● **Exercise**
Could you give the entries back exactly as they stand, minus any pictures?

● **Source material**
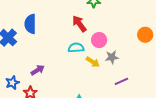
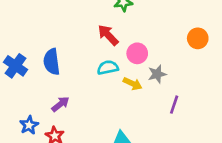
blue semicircle: (30, 24) -> (52, 62), moved
purple line: (121, 81) -> (174, 105), turned -40

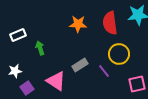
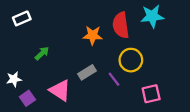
orange star: (78, 24) -> (93, 35), moved
white rectangle: (18, 35) -> (22, 18), moved
green arrow: (40, 48) -> (42, 53), turned 64

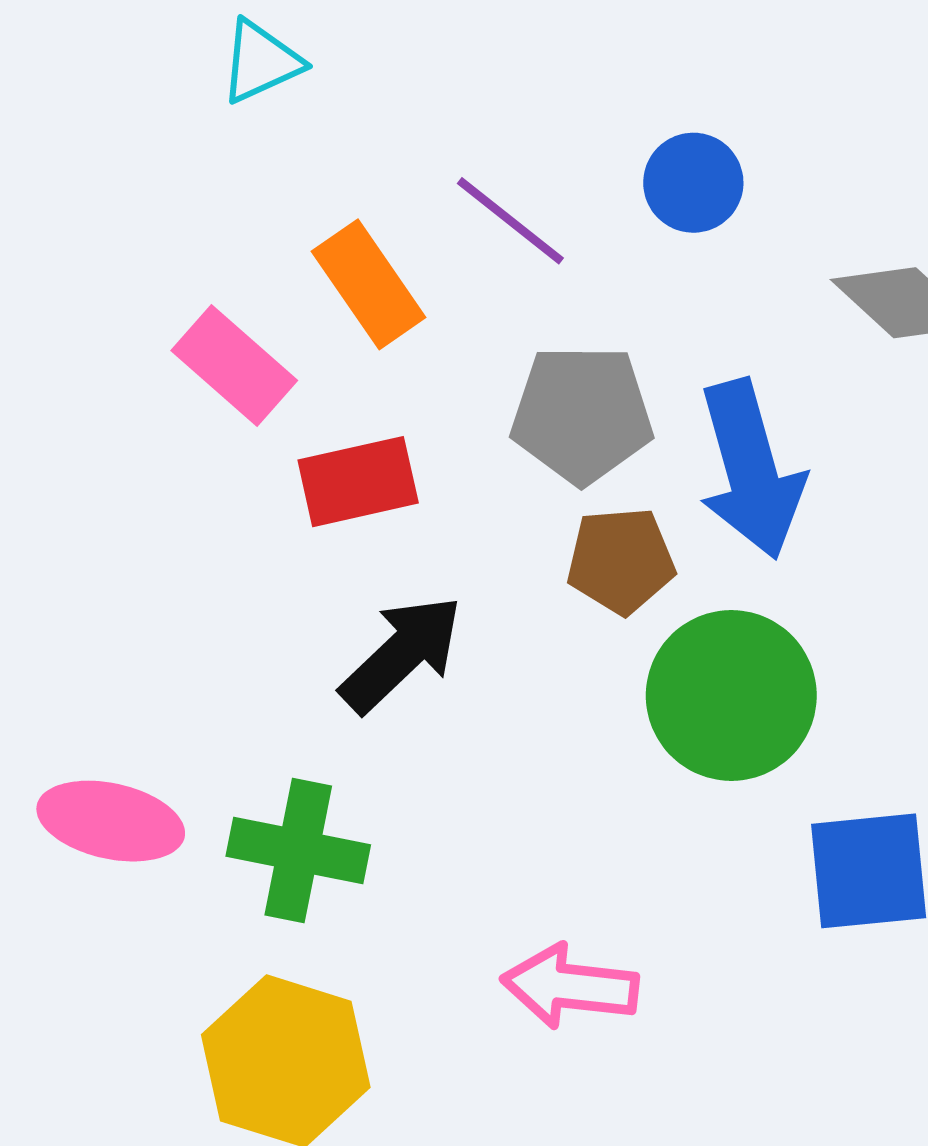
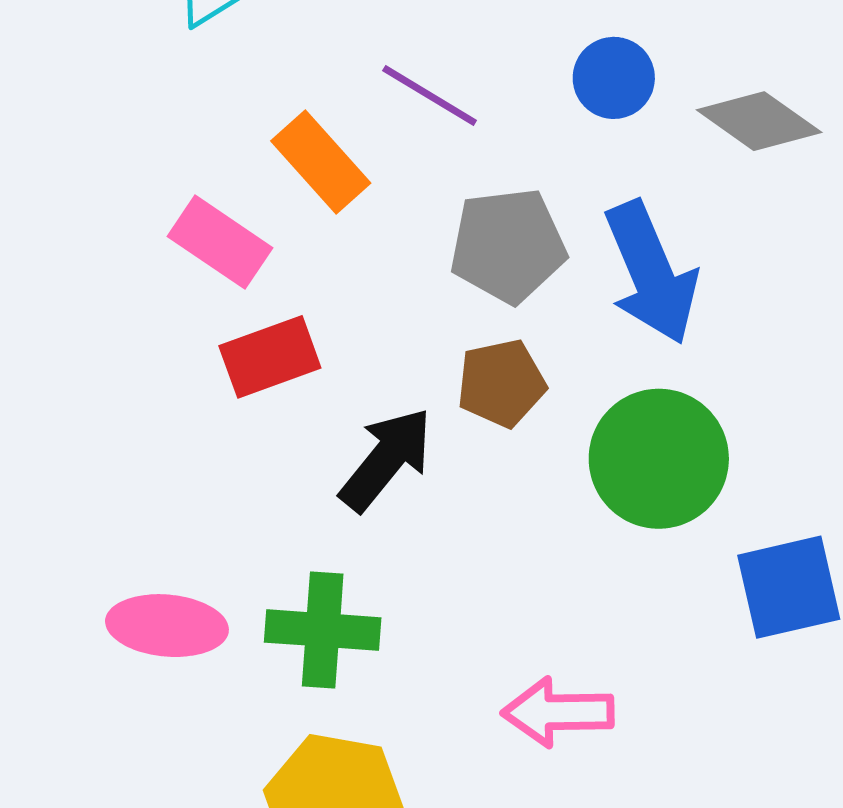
blue circle: (693, 183) -> (614, 78), moved
red rectangle: (358, 482) -> (270, 357), moved
brown pentagon: (621, 561) -> (501, 383), moved

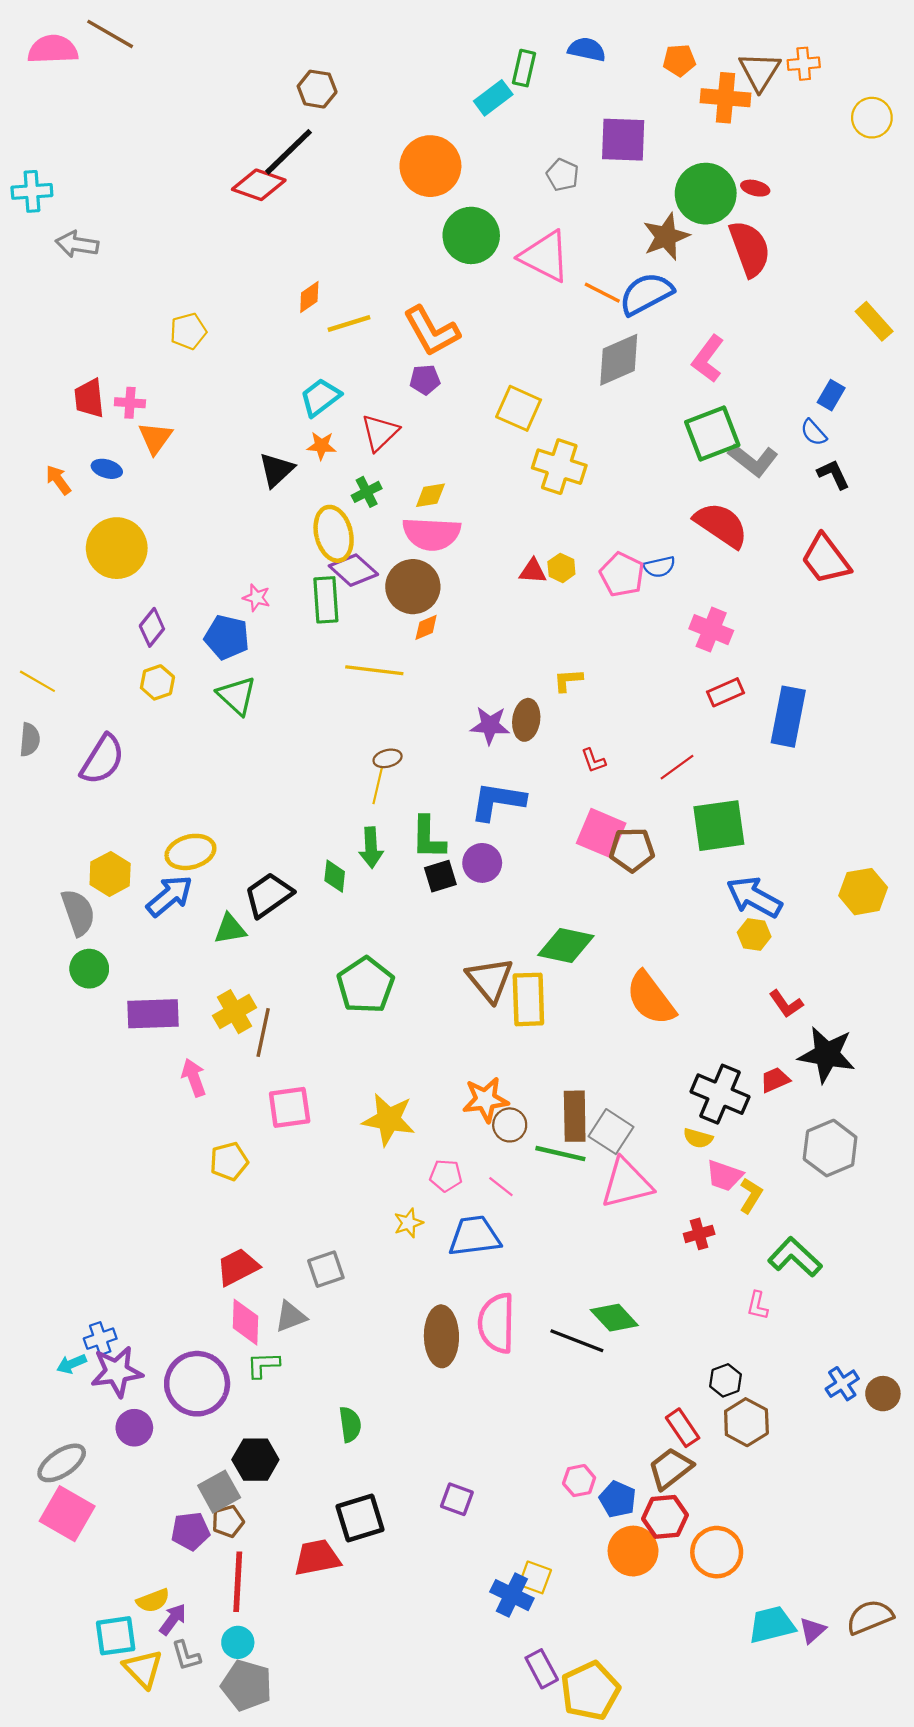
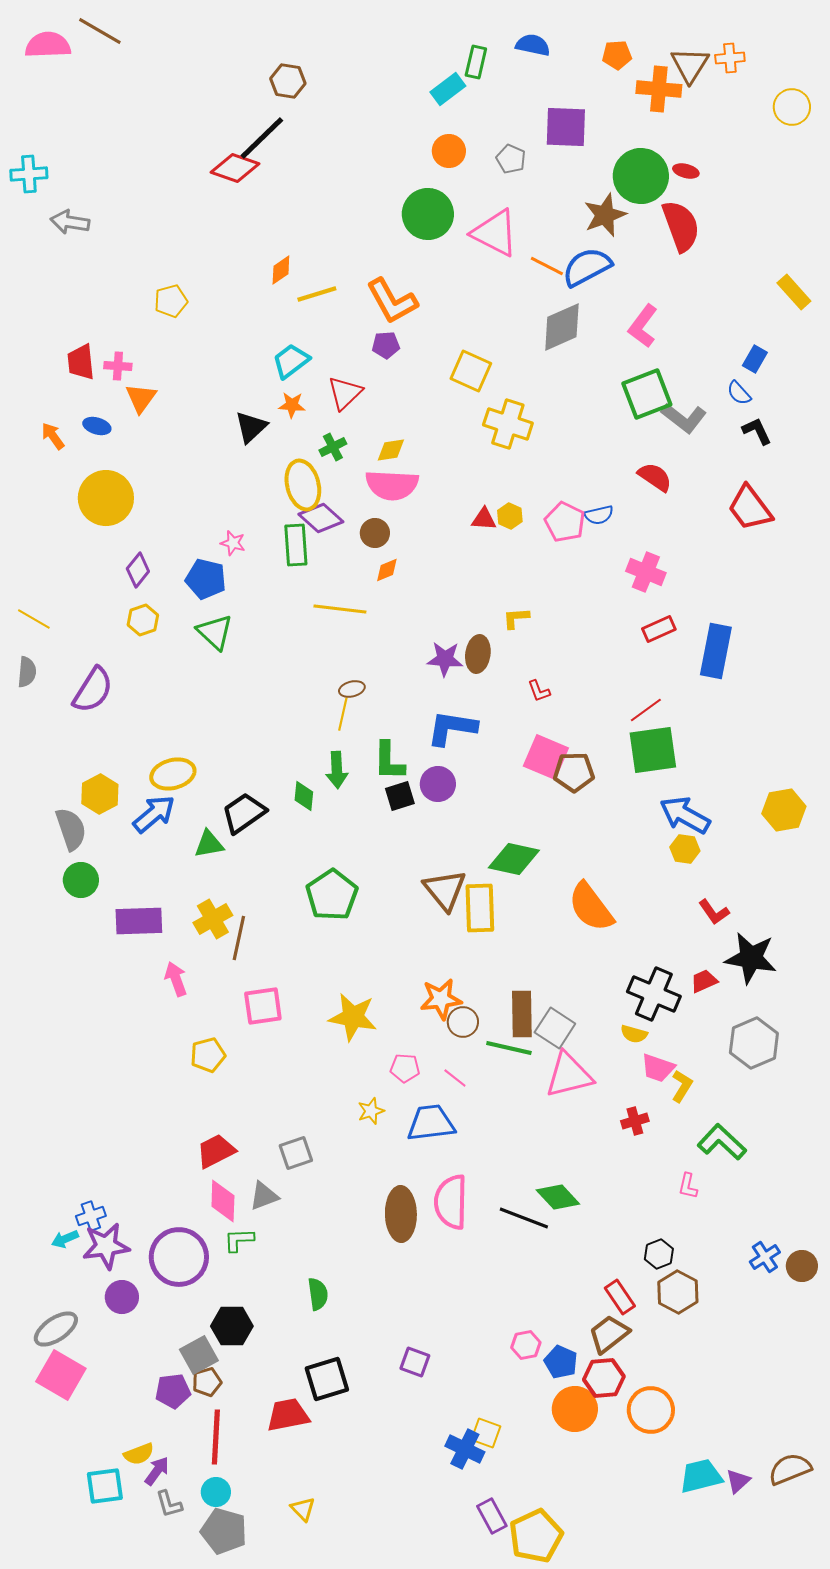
orange circle: (430, 166) -> (449, 151), moved, size x0.6
red semicircle: (721, 525) -> (655, 477), size x0.7
brown circle: (413, 587) -> (375, 533), size x0.6
red line: (677, 767) -> (646, 710), moved
yellow triangle: (143, 1669) -> (303, 1509), moved, size x0.7

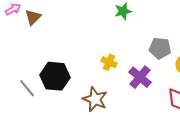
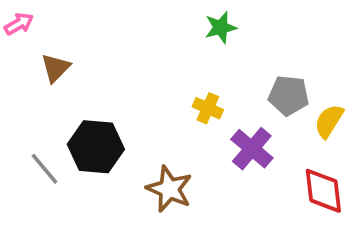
brown triangle: (33, 17) -> (56, 68), moved
yellow cross: (109, 62) -> (208, 108), moved

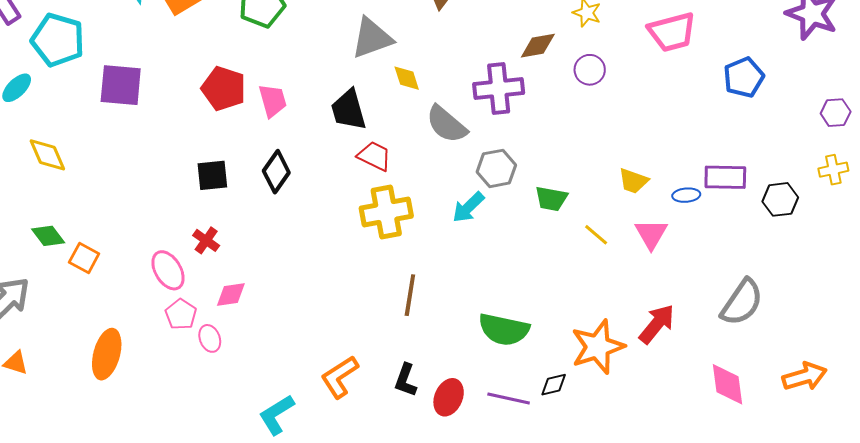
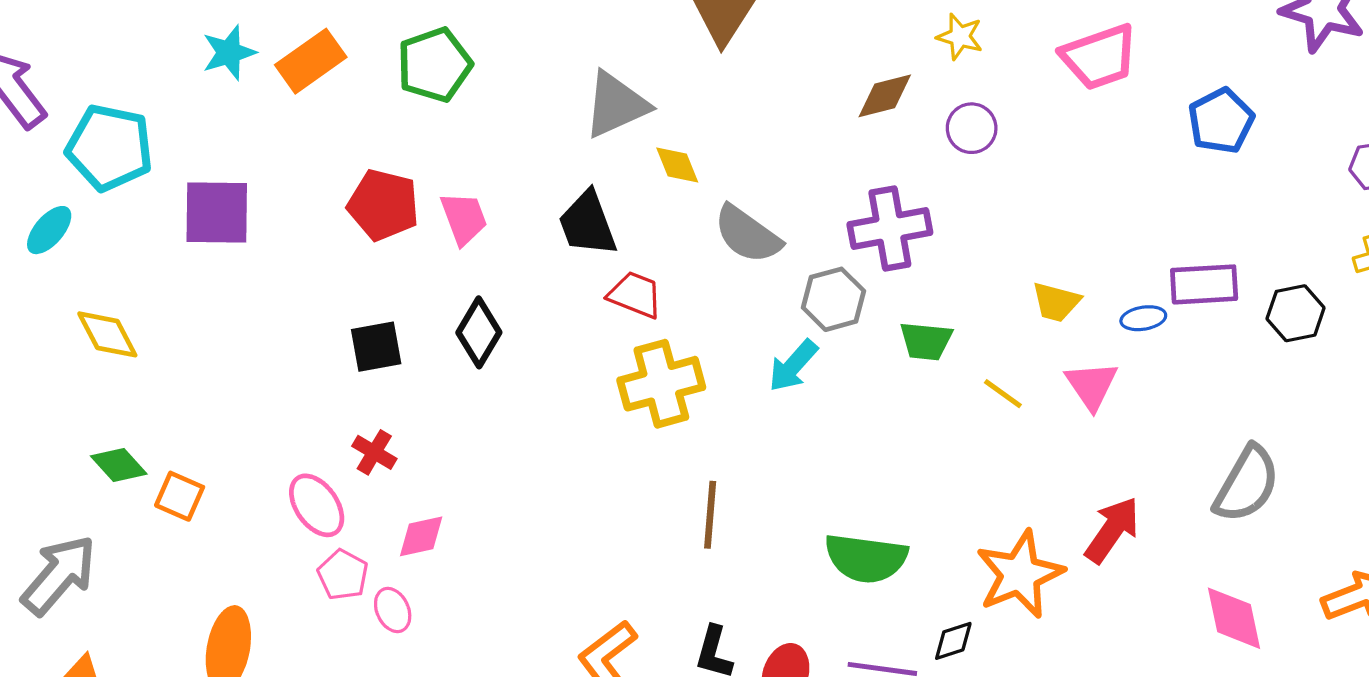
purple cross: (499, 88) -> (890, 229), moved

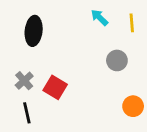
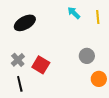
black ellipse: (34, 31) -> (25, 23), turned 55
gray circle: (117, 60) -> (87, 56), moved

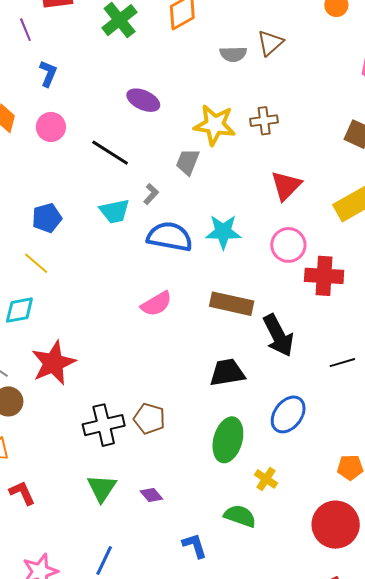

● **Output for this task**
blue semicircle: (30, 24) -> (52, 62), moved
purple line: (121, 81) -> (174, 105), turned -40

orange star: (78, 24) -> (93, 35), moved
white rectangle: (18, 35) -> (22, 18), moved
green arrow: (40, 48) -> (42, 53), turned 64

blue circle: (693, 183) -> (614, 78), moved
red rectangle: (358, 482) -> (270, 357), moved
brown pentagon: (621, 561) -> (501, 383), moved

orange circle: (430, 166) -> (449, 151), moved, size x0.6
red semicircle: (721, 525) -> (655, 477), size x0.7
brown circle: (413, 587) -> (375, 533), size x0.6
red line: (677, 767) -> (646, 710), moved
yellow triangle: (143, 1669) -> (303, 1509), moved, size x0.7

brown triangle: (33, 17) -> (56, 68), moved
yellow cross: (109, 62) -> (208, 108), moved

purple cross: (499, 88) -> (890, 229), moved

black ellipse: (34, 31) -> (25, 23), turned 55
gray circle: (117, 60) -> (87, 56), moved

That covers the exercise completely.